### Entries shown

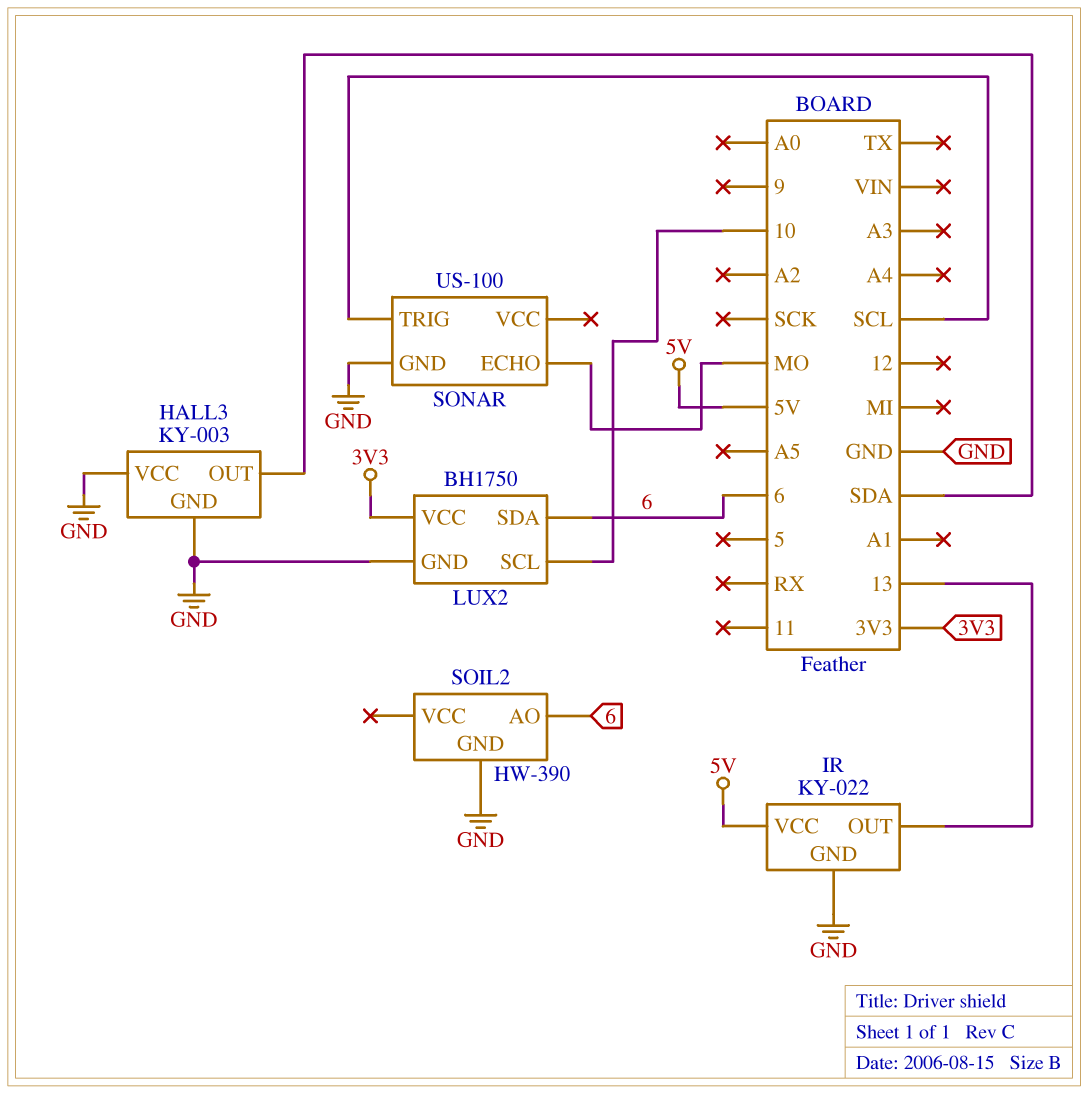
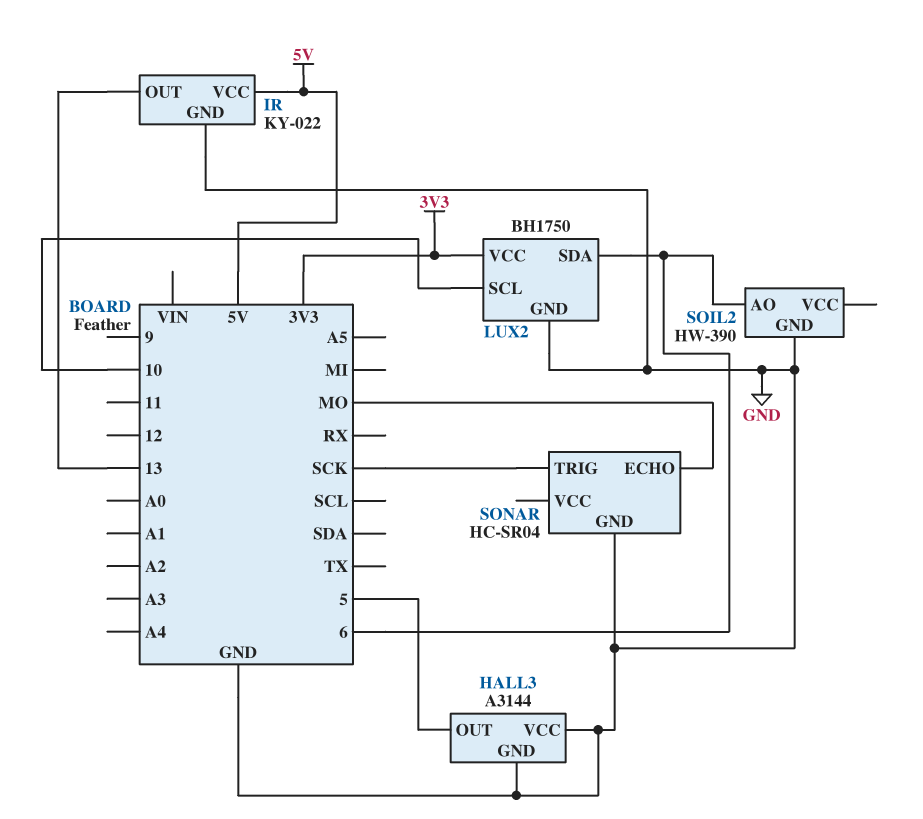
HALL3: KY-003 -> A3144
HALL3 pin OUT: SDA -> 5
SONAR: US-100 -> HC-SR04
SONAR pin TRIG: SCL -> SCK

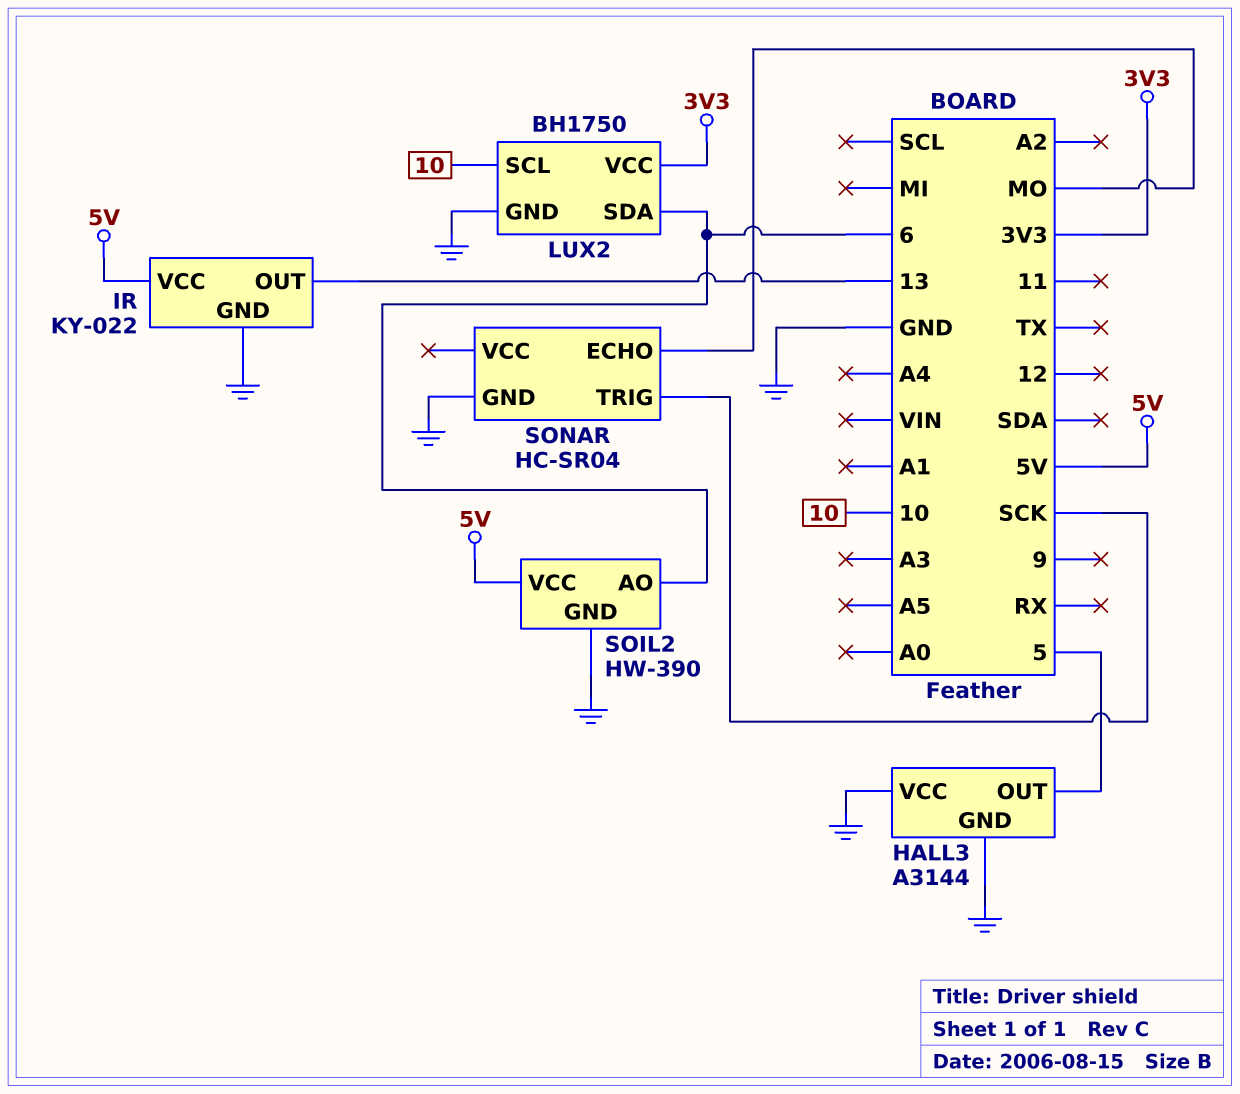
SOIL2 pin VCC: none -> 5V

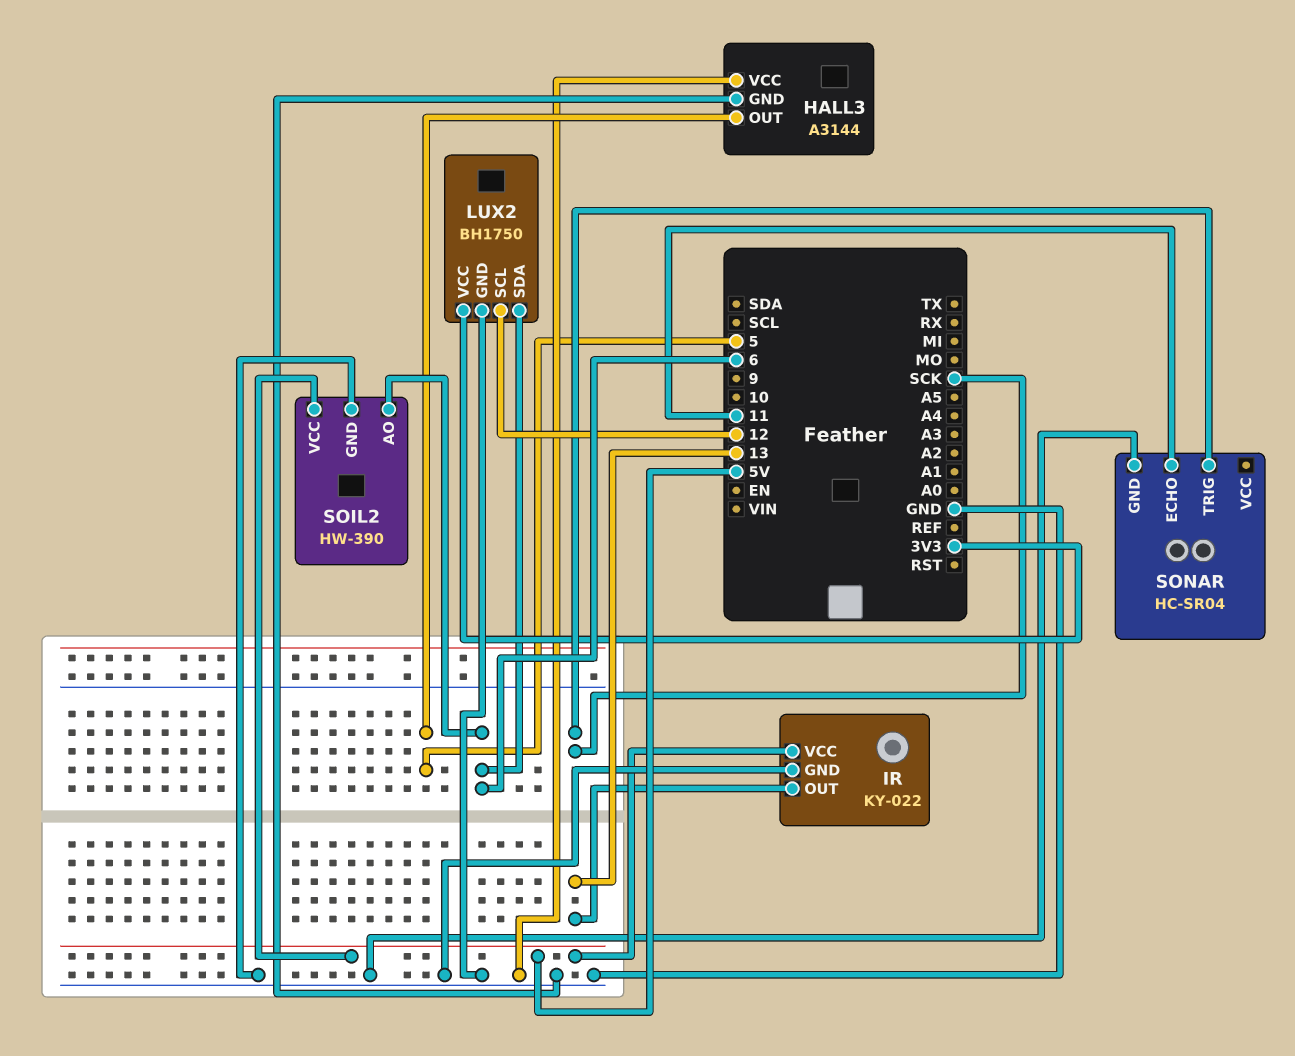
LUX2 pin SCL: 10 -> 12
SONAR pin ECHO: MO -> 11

######

• _Task prompt_: The answer must be a single number: how many lines of the entries contain "SONAR".

• _Solution to this exercise_: 3